Source material
#####
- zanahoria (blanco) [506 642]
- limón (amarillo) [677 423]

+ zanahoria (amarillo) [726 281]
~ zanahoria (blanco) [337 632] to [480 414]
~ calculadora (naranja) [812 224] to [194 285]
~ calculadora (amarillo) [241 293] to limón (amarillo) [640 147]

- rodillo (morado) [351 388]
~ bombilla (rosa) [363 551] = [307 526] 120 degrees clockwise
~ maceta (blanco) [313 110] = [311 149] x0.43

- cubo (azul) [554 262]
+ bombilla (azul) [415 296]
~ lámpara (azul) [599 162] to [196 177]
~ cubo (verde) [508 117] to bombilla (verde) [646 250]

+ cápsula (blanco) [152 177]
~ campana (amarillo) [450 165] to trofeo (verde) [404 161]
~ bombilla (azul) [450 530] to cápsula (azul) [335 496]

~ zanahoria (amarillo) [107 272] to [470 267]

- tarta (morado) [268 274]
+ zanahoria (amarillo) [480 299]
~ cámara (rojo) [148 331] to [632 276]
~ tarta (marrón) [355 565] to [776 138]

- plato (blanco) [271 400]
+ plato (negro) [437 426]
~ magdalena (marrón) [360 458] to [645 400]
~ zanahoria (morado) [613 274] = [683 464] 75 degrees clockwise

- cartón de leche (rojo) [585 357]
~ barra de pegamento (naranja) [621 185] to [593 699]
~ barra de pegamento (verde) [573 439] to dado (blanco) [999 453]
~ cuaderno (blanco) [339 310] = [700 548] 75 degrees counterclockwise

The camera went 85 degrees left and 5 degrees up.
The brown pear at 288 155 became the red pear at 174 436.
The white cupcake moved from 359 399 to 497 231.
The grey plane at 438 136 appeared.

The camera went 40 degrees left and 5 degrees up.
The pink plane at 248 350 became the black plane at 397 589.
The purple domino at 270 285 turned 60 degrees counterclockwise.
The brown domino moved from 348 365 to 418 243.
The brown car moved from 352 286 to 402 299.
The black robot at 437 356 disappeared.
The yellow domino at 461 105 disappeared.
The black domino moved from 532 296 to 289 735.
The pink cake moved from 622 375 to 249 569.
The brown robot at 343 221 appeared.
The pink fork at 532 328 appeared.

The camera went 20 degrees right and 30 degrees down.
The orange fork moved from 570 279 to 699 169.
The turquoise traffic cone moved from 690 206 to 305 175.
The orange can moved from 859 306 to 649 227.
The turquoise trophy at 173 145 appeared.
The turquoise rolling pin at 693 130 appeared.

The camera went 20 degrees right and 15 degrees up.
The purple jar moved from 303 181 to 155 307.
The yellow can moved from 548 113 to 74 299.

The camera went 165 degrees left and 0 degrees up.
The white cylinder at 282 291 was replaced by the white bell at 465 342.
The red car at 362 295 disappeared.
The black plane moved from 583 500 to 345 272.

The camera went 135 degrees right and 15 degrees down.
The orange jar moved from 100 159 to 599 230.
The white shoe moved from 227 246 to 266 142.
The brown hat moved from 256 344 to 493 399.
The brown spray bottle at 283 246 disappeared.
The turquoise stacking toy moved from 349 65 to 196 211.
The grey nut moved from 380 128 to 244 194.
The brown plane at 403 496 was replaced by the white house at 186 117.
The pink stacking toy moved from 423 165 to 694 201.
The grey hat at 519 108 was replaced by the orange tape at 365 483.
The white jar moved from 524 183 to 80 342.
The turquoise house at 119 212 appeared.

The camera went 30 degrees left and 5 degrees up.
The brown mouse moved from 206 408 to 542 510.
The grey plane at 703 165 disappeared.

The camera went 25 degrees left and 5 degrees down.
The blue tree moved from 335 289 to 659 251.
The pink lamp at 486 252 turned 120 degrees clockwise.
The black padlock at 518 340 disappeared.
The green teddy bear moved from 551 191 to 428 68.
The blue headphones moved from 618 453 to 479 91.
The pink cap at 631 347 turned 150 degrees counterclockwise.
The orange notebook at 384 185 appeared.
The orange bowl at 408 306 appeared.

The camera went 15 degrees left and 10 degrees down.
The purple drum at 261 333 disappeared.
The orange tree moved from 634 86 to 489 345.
#####
Required action
Quote the listing above, but only from the line that shows "The brown robot at 343 221 appeared." through the line that shows "The pink cap".

Written solution
The brown robot at 343 221 appeared.
The pink fork at 532 328 appeared.

The camera went 20 degrees right and 30 degrees down.
The orange fork moved from 570 279 to 699 169.
The turquoise traffic cone moved from 690 206 to 305 175.
The orange can moved from 859 306 to 649 227.
The turquoise trophy at 173 145 appeared.
The turquoise rolling pin at 693 130 appeared.

The camera went 20 degrees right and 15 degrees up.
The purple jar moved from 303 181 to 155 307.
The yellow can moved from 548 113 to 74 299.

The camera went 165 degrees left and 0 degrees up.
The white cylinder at 282 291 was replaced by the white bell at 465 342.
The red car at 362 295 disappeared.
The black plane moved from 583 500 to 345 272.

The camera went 135 degrees right and 15 degrees down.
The orange jar moved from 100 159 to 599 230.
The white shoe moved from 227 246 to 266 142.
The brown hat moved from 256 344 to 493 399.
The brown spray bottle at 283 246 disappeared.
The turquoise stacking toy moved from 349 65 to 196 211.
The grey nut moved from 380 128 to 244 194.
The brown plane at 403 496 was replaced by the white house at 186 117.
The pink stacking toy moved from 423 165 to 694 201.
The grey hat at 519 108 was replaced by the orange tape at 365 483.
The white jar moved from 524 183 to 80 342.
The turquoise house at 119 212 appeared.

The camera went 30 degrees left and 5 degrees up.
The brown mouse moved from 206 408 to 542 510.
The grey plane at 703 165 disappeared.

The camera went 25 degrees left and 5 degrees down.
The blue tree moved from 335 289 to 659 251.
The pink lamp at 486 252 turned 120 degrees clockwise.
The black padlock at 518 340 disappeared.
The green teddy bear moved from 551 191 to 428 68.
The blue headphones moved from 618 453 to 479 91.
The pink cap at 631 347 turned 150 degrees counterclockwise.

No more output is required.